■ GOAL OF THE EXERCISE
Extract the records below word for word and ignore the images.

■ THE RECORDS

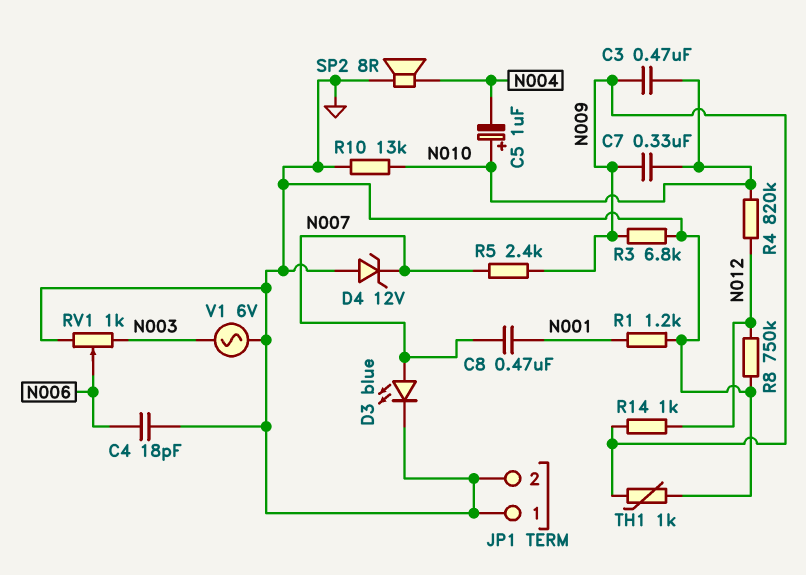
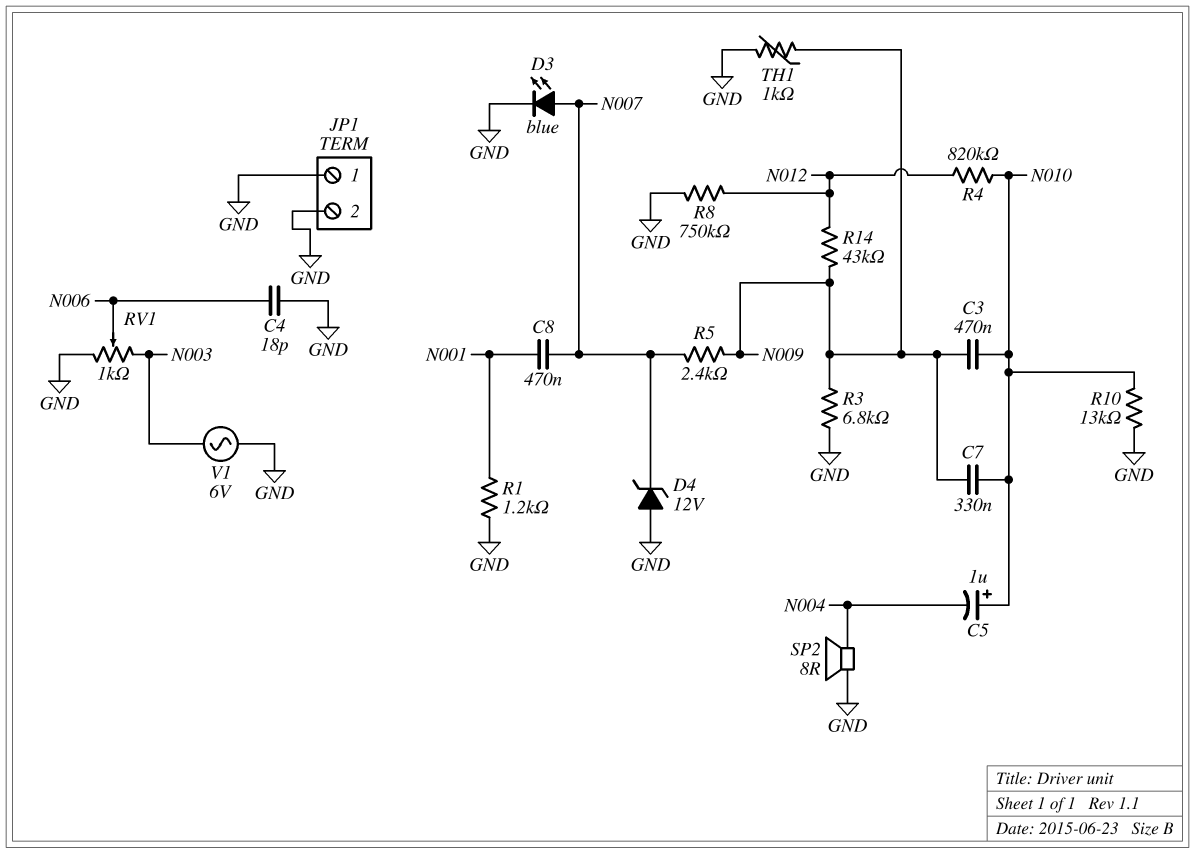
R14: 1k (N009, N012) -> 43k (N009, N012)

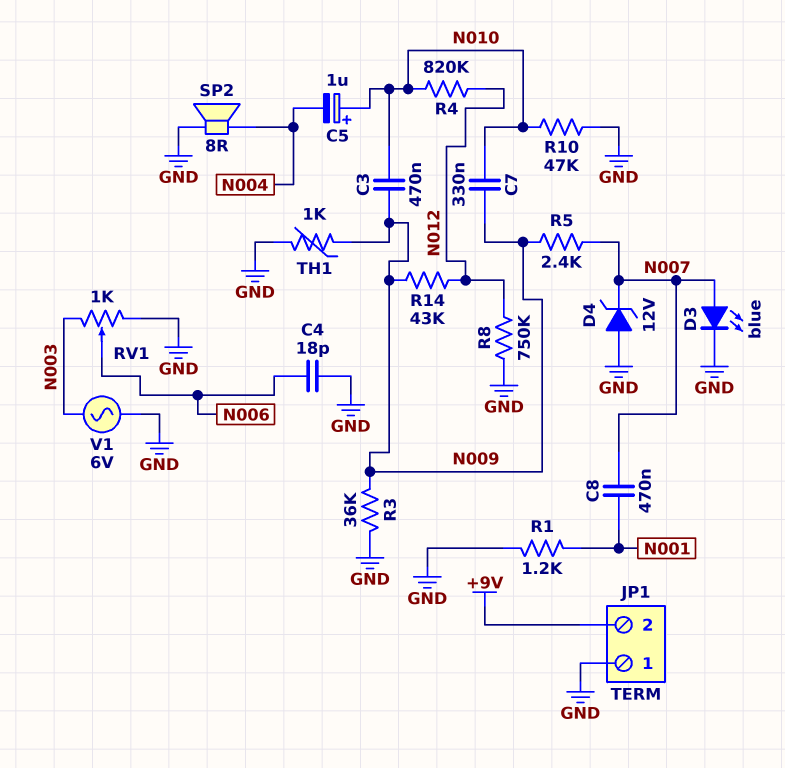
JP1 pin 2: GND -> +9V
R3: 6.8k (GND, N009) -> 36k (GND, N009)
R10: 13k (GND, N010) -> 47k (GND, N010)

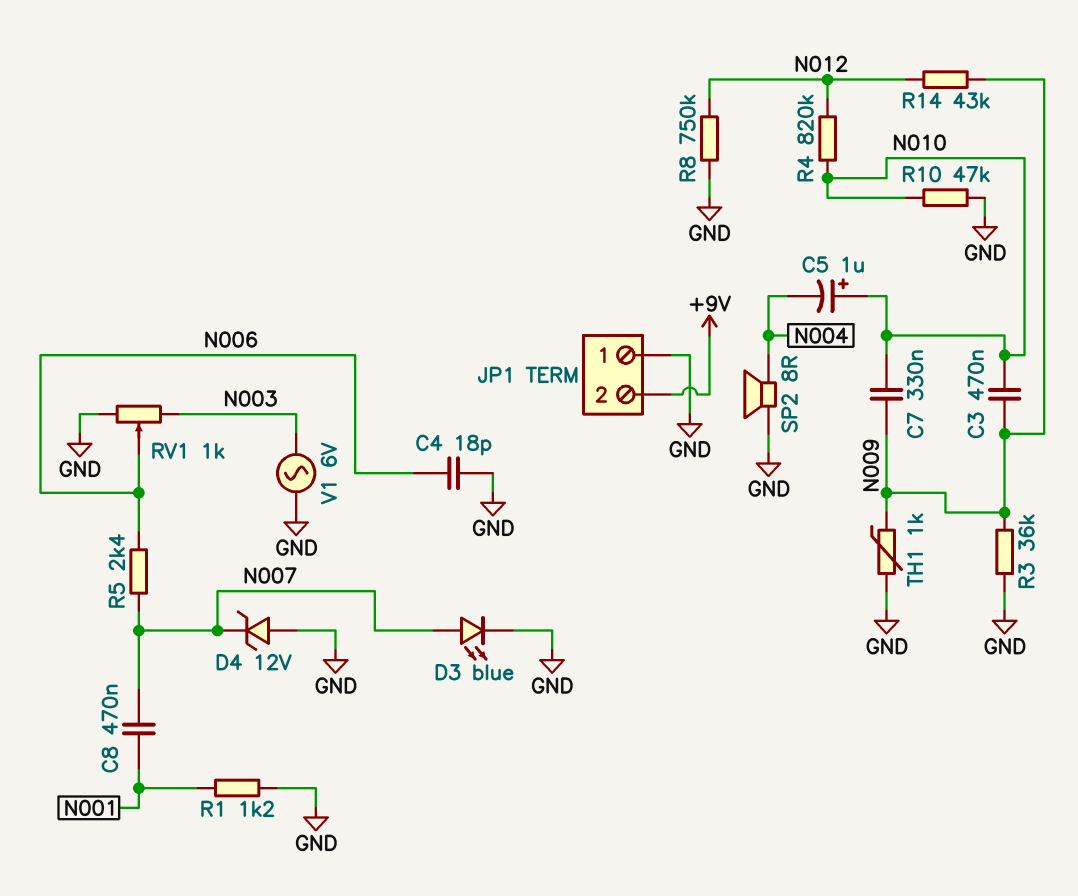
R5: 2.4k (N007, N009) -> 2.4k (N006, N007)

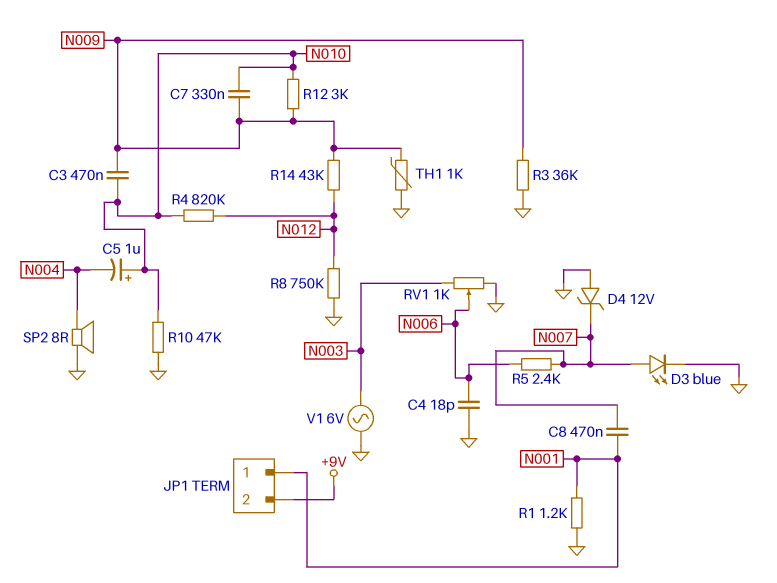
JP1 pin 1: GND -> N001
R12: none -> 3k (N009, N010)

■ RESPONSE
R14: 1k (N009, N012) -> 43k (N009, N012)

JP1 pin 2: GND -> +9V
R3: 6.8k (GND, N009) -> 36k (GND, N009)
R10: 13k (GND, N010) -> 47k (GND, N010)

R5: 2.4k (N007, N009) -> 2.4k (N006, N007)

JP1 pin 1: GND -> N001
R12: none -> 3k (N009, N010)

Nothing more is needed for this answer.